* Goal of the exercise *
Look below for the line with "none -> black brick D2 level 1". Retype it and every line after it to the end, exactly, but leave out the pictures.

* Object matching data *
━━━━━━━━

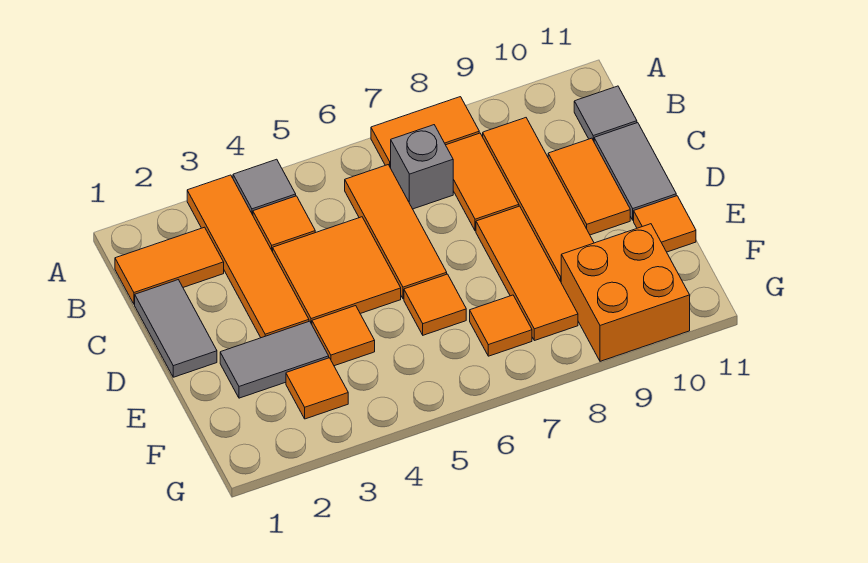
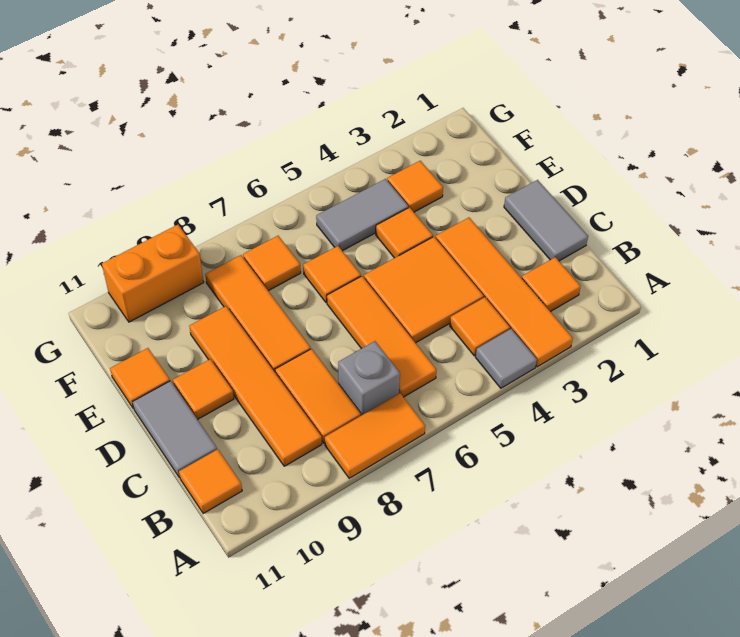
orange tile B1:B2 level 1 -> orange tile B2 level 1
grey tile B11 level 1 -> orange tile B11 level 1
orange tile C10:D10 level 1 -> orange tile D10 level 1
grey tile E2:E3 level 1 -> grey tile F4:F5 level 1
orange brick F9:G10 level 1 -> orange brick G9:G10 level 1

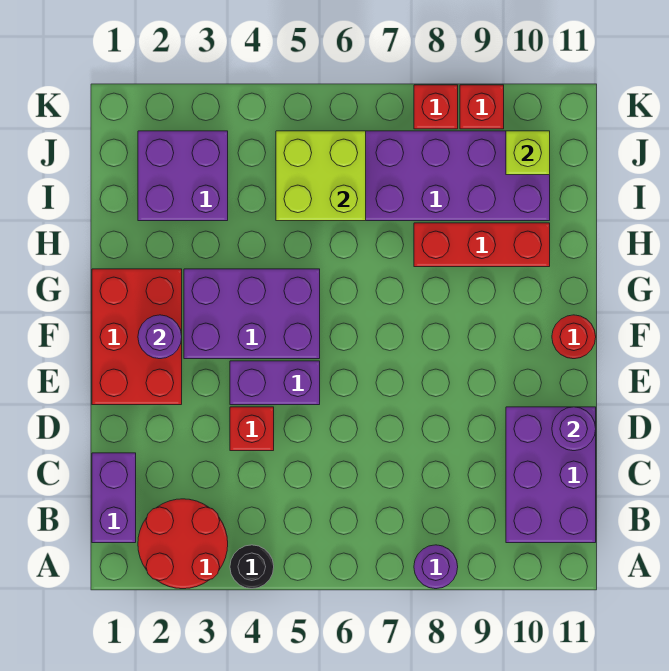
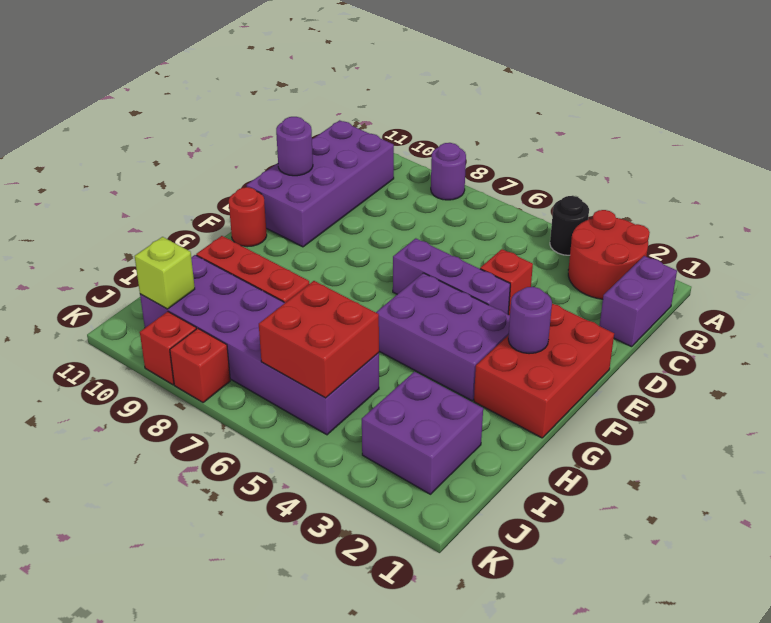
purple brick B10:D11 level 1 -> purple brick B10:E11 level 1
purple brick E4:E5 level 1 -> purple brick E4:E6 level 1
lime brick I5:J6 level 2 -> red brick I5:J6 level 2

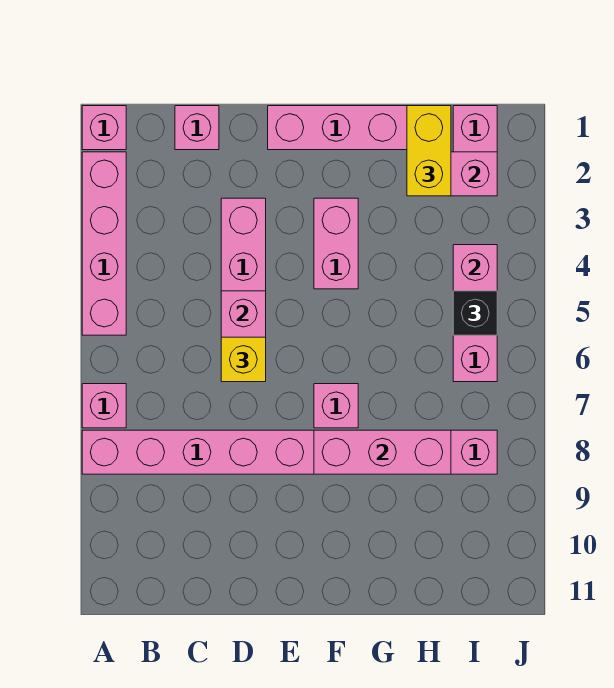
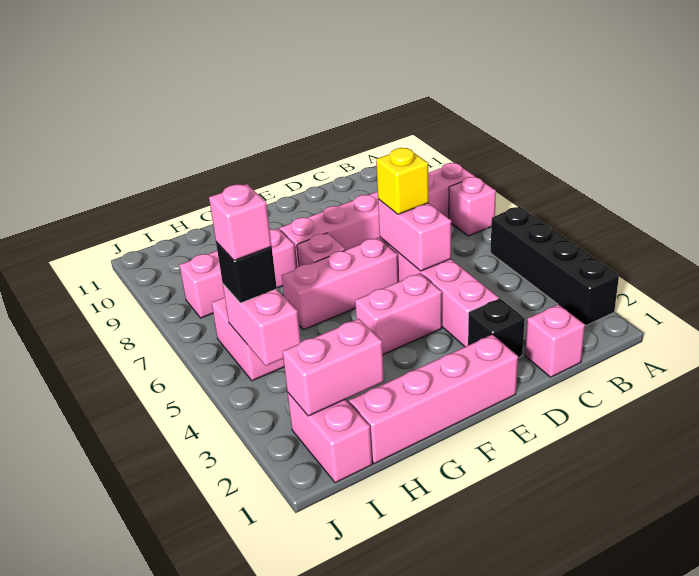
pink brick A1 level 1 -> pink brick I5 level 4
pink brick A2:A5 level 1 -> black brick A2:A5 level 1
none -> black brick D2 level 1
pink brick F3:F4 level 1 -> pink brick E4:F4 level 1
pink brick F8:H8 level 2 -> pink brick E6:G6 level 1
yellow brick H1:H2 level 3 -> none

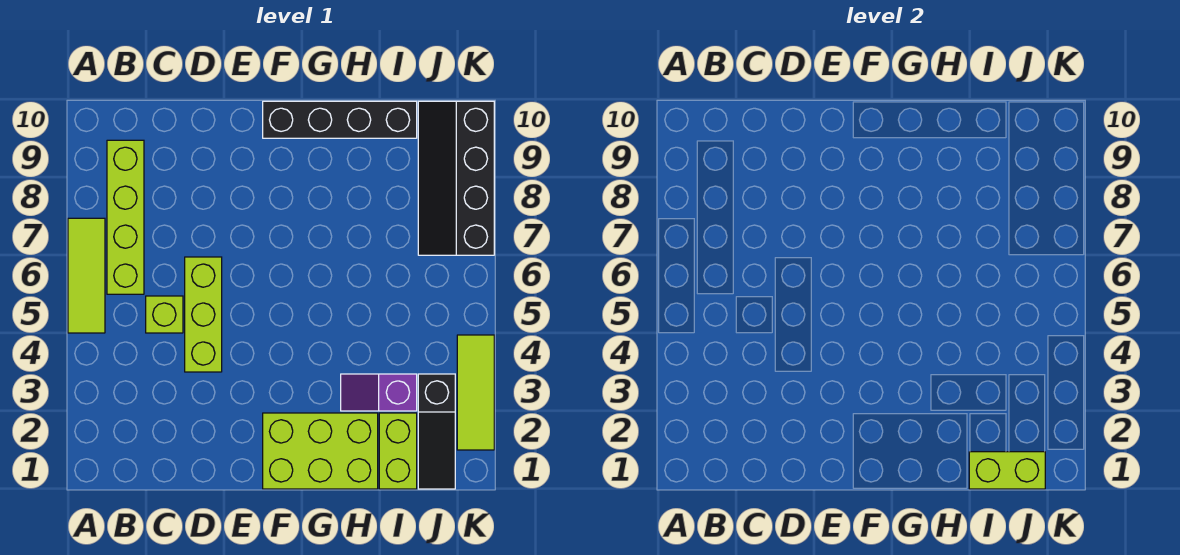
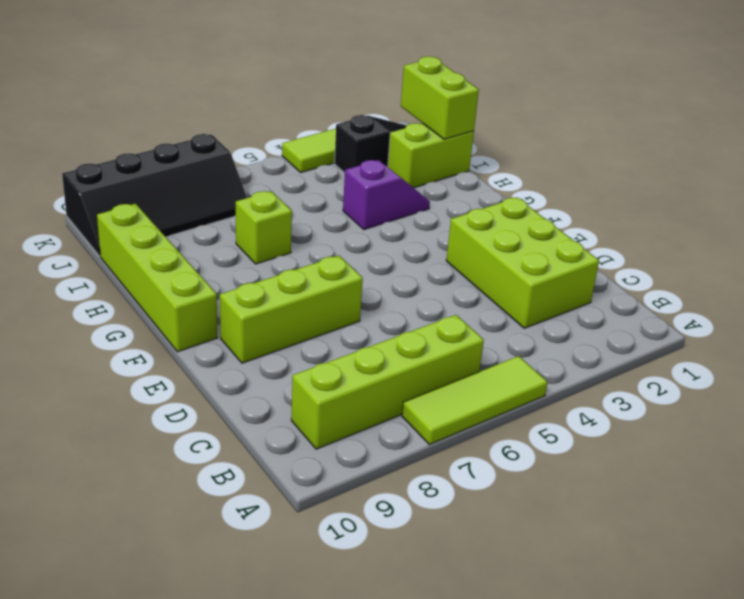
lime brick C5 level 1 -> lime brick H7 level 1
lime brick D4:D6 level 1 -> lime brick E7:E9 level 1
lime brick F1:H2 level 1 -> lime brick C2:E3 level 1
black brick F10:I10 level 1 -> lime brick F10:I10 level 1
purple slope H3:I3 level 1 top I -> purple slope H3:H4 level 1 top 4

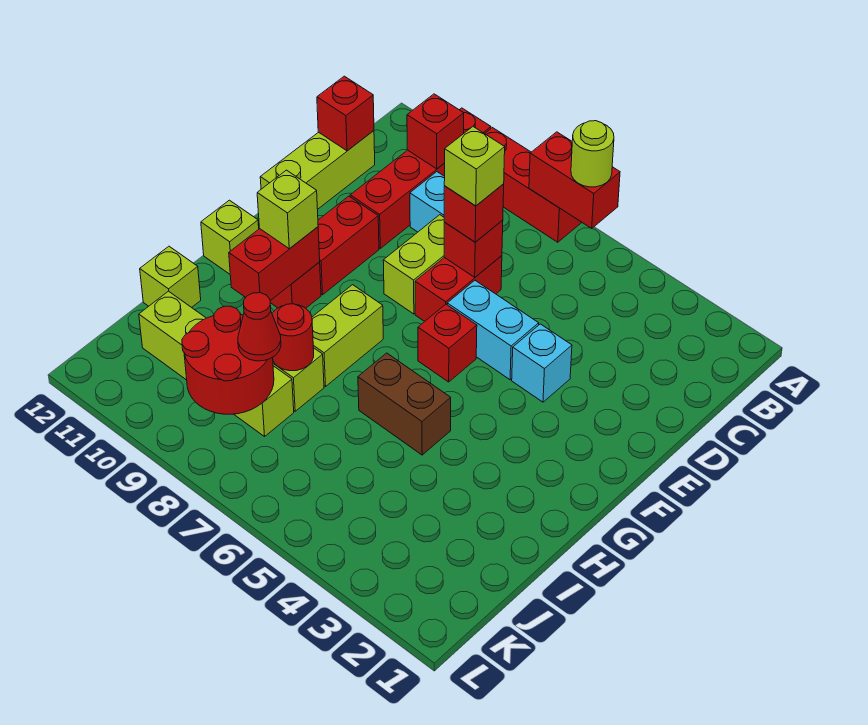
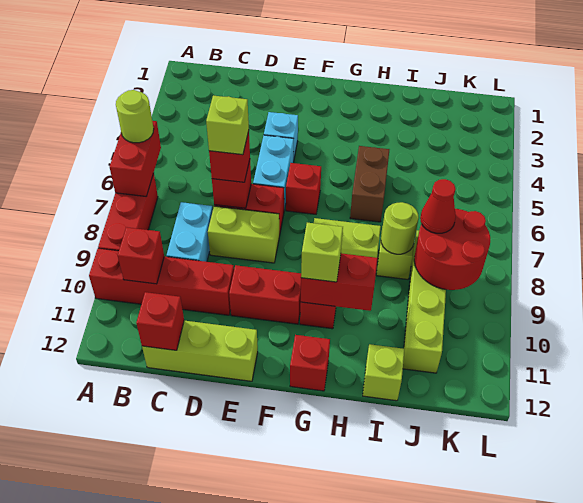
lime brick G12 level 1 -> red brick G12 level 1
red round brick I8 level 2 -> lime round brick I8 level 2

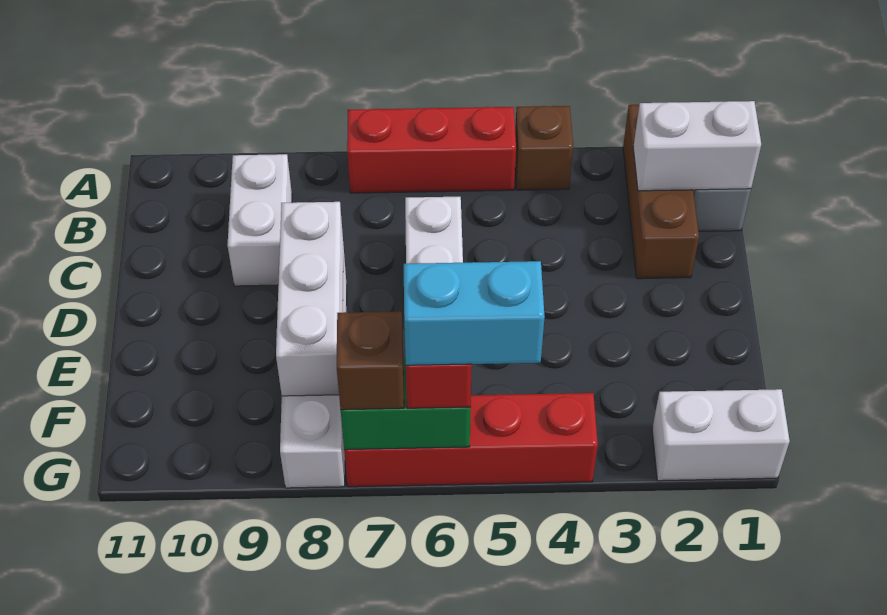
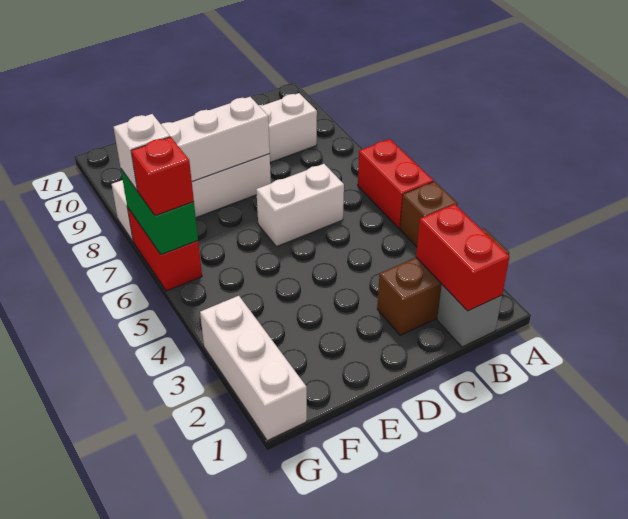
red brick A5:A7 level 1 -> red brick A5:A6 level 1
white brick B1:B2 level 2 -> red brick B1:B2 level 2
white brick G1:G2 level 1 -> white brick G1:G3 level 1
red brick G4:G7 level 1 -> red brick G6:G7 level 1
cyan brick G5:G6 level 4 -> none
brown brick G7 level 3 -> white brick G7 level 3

━━━━━━━━

* Result of the task *
none -> black brick D2 level 1
pink brick F3:F4 level 1 -> pink brick E4:F4 level 1
pink brick F8:H8 level 2 -> pink brick E6:G6 level 1
yellow brick H1:H2 level 3 -> none

lime brick C5 level 1 -> lime brick H7 level 1
lime brick D4:D6 level 1 -> lime brick E7:E9 level 1
lime brick F1:H2 level 1 -> lime brick C2:E3 level 1
black brick F10:I10 level 1 -> lime brick F10:I10 level 1
purple slope H3:I3 level 1 top I -> purple slope H3:H4 level 1 top 4

lime brick G12 level 1 -> red brick G12 level 1
red round brick I8 level 2 -> lime round brick I8 level 2

red brick A5:A7 level 1 -> red brick A5:A6 level 1
white brick B1:B2 level 2 -> red brick B1:B2 level 2
white brick G1:G2 level 1 -> white brick G1:G3 level 1
red brick G4:G7 level 1 -> red brick G6:G7 level 1
cyan brick G5:G6 level 4 -> none
brown brick G7 level 3 -> white brick G7 level 3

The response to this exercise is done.